··· DATA EXTRACT

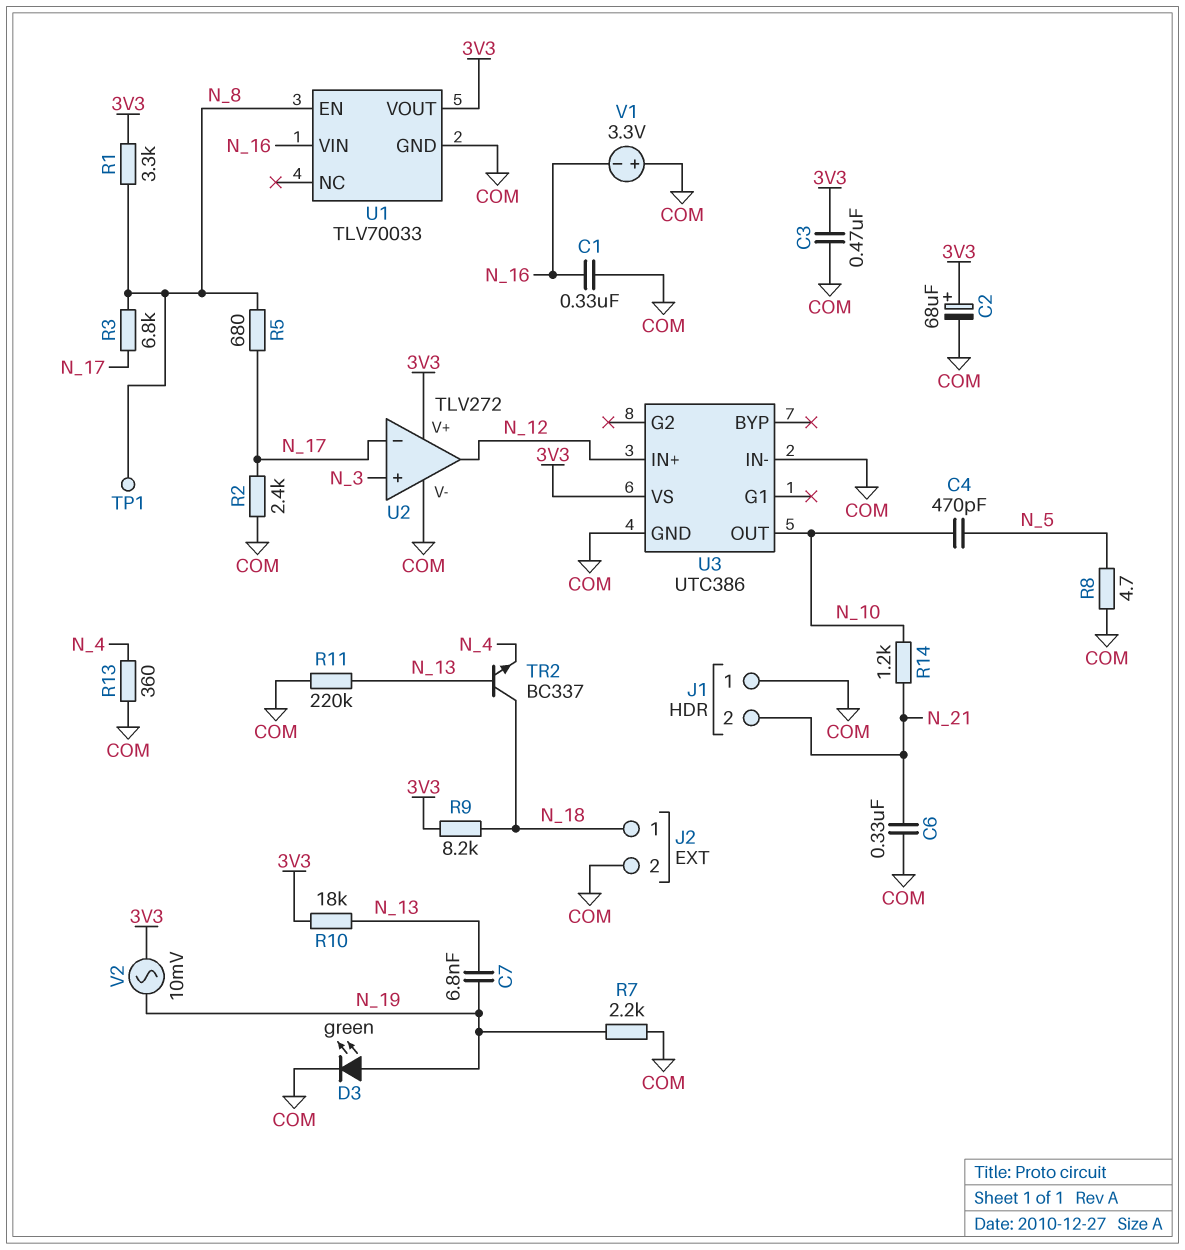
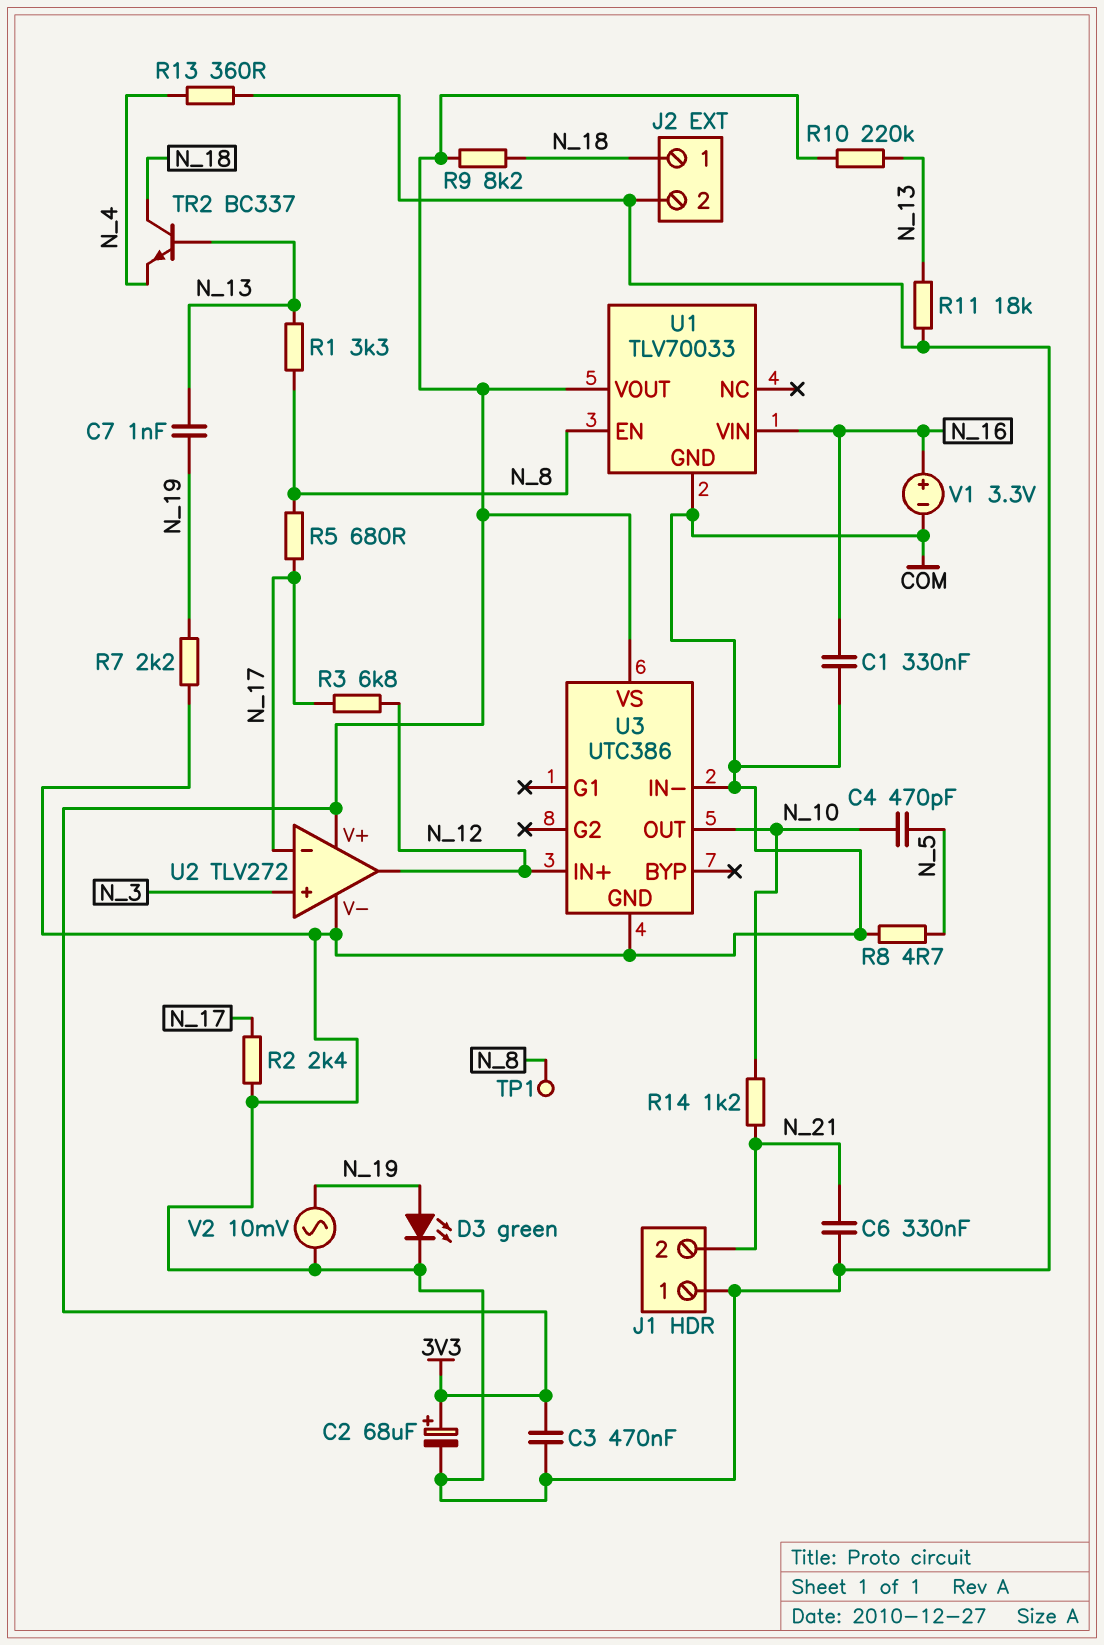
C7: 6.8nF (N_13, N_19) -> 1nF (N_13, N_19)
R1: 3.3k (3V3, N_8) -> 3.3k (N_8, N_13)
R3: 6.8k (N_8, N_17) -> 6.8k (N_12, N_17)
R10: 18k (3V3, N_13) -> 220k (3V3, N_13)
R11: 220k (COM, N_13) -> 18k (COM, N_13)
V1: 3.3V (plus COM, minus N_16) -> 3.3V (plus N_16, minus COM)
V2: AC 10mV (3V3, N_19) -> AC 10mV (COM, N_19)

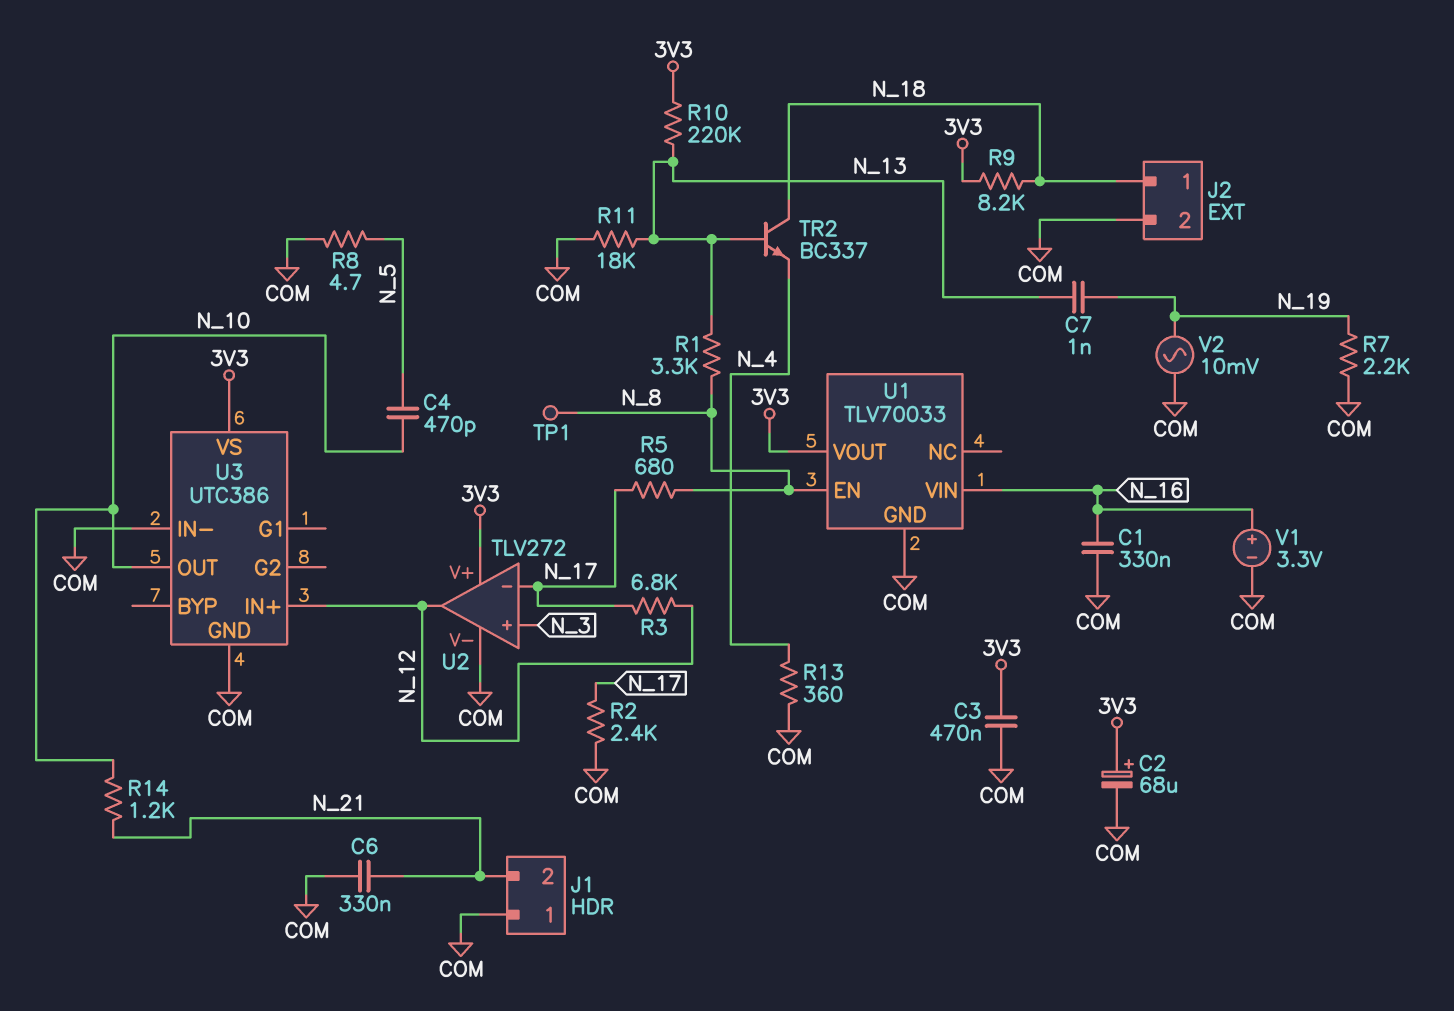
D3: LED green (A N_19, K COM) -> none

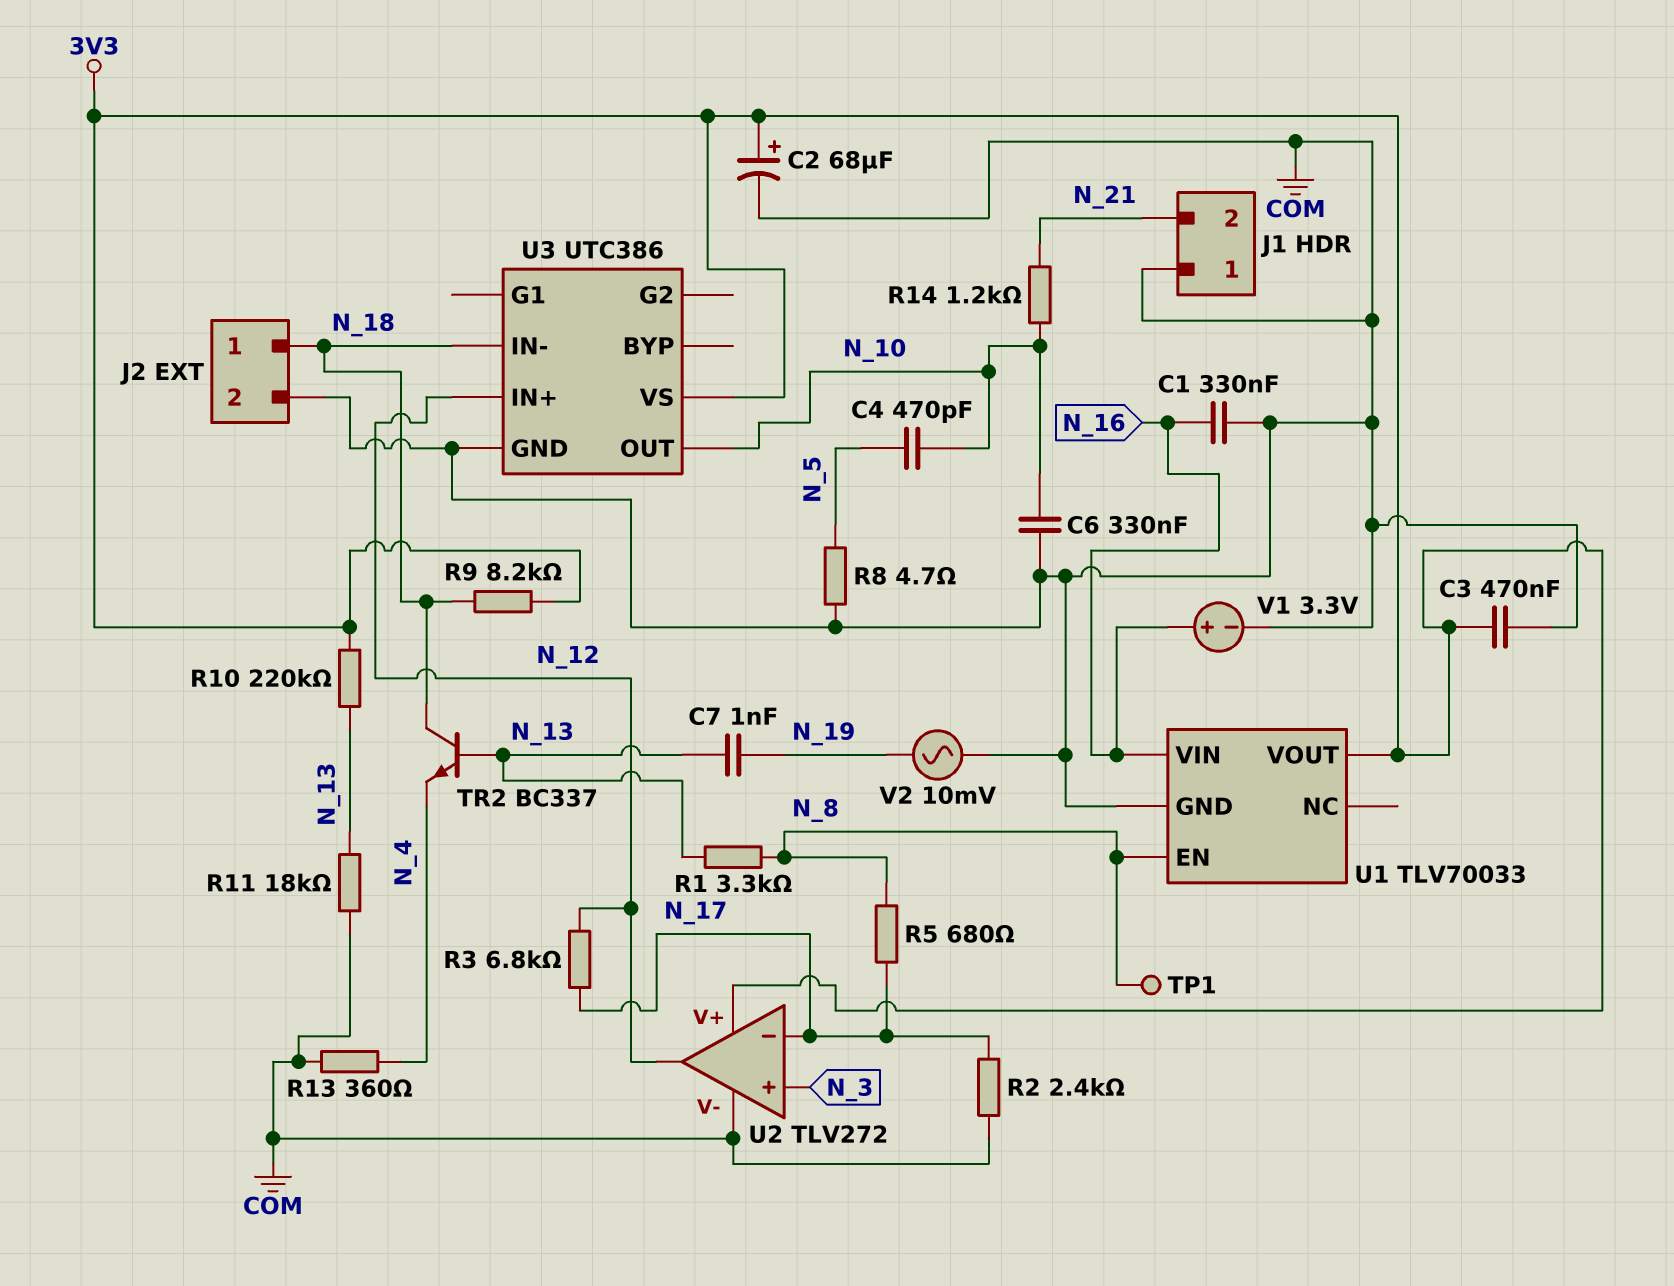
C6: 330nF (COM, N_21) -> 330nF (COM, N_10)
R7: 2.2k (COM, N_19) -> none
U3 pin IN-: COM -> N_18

······

> _WORK REQUIRED_
Filter the entries down to the lines that include the string "none".

> _RESPONSE TO THIS EXERCISE_
D3: LED green (A N_19, K COM) -> none
R7: 2.2k (COM, N_19) -> none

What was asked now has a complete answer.